→ PROBLEM DETAILS
Please filter the data down to the lines that include the word "left" and copy them.
====== DATASET CONTENT
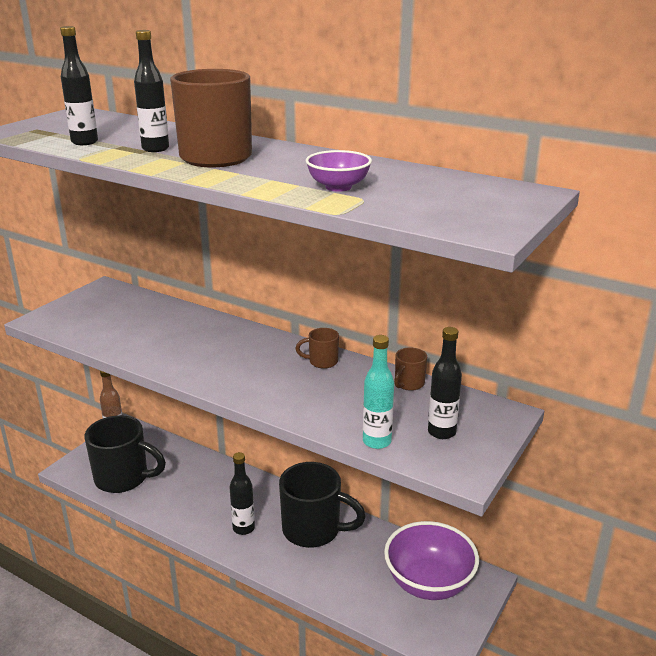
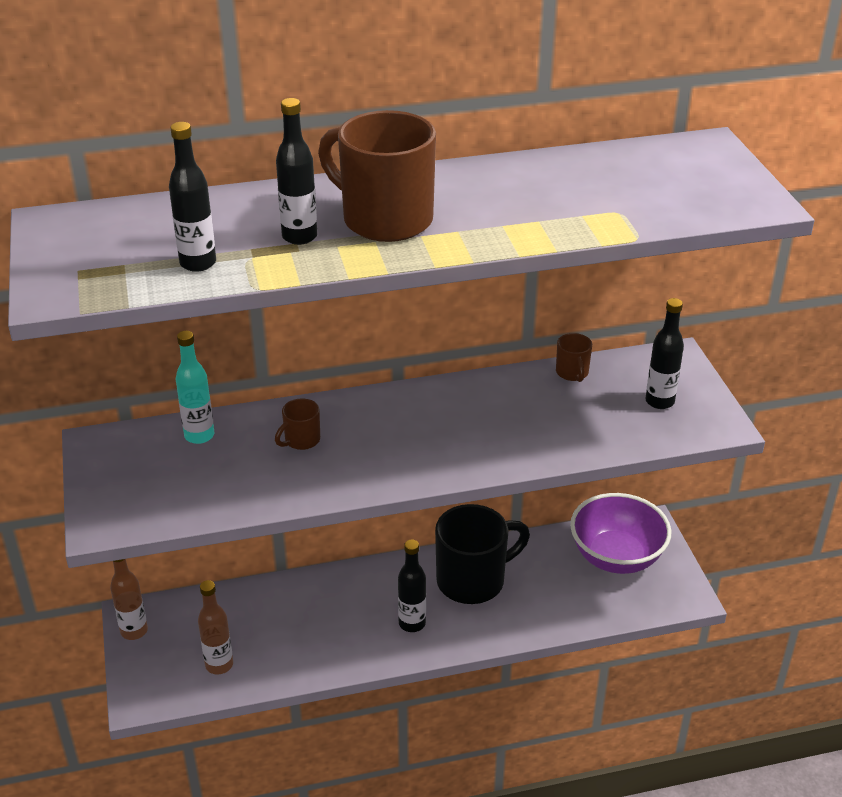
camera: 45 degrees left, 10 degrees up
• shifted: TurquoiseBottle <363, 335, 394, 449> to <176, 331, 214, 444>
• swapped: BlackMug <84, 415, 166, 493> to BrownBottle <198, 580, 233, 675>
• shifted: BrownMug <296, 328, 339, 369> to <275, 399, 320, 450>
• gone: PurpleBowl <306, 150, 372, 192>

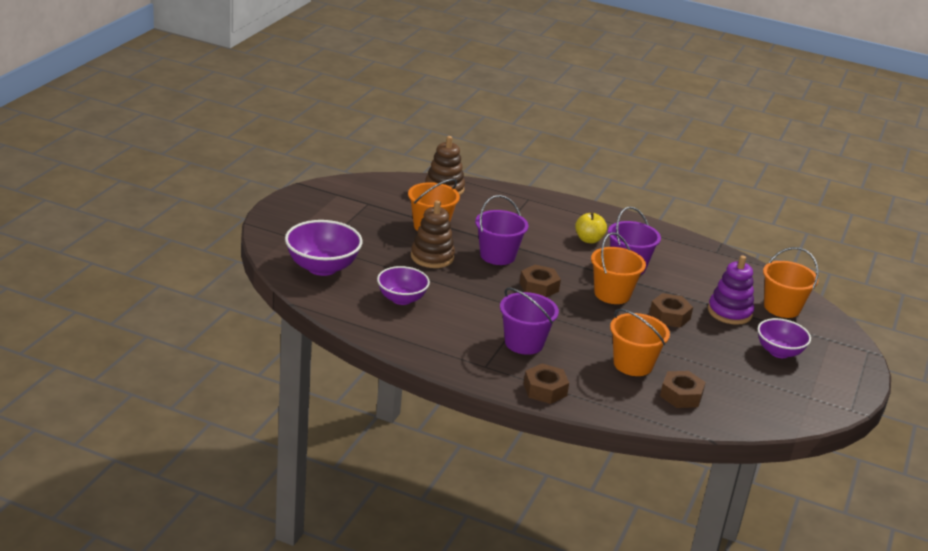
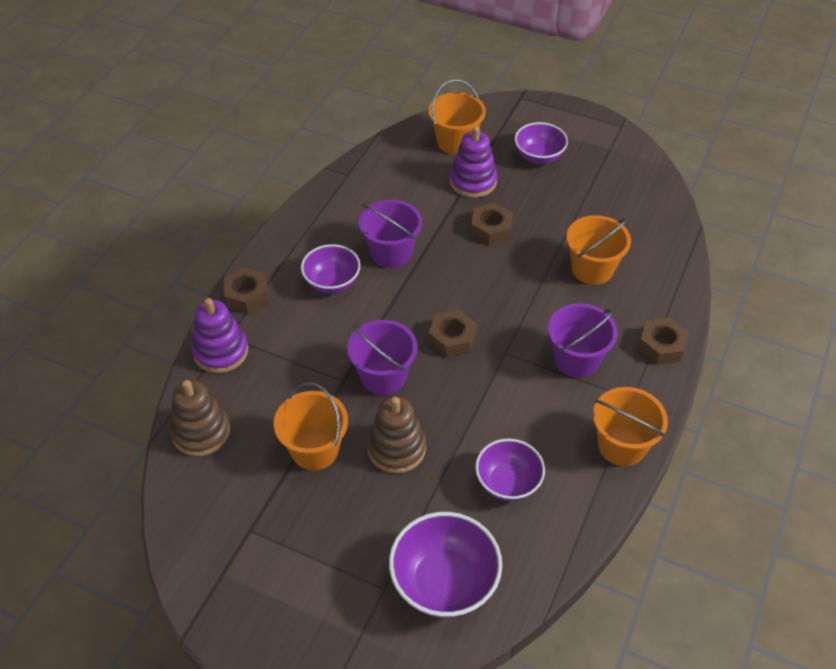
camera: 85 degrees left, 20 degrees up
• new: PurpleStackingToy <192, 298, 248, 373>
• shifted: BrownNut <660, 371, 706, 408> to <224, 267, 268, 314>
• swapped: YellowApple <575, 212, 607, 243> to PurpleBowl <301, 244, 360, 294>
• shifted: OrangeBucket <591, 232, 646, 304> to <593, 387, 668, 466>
============
→ OUTPUT OF THE EXERCISE
camera: 45 degrees left, 10 degrees up
camera: 85 degrees left, 20 degrees up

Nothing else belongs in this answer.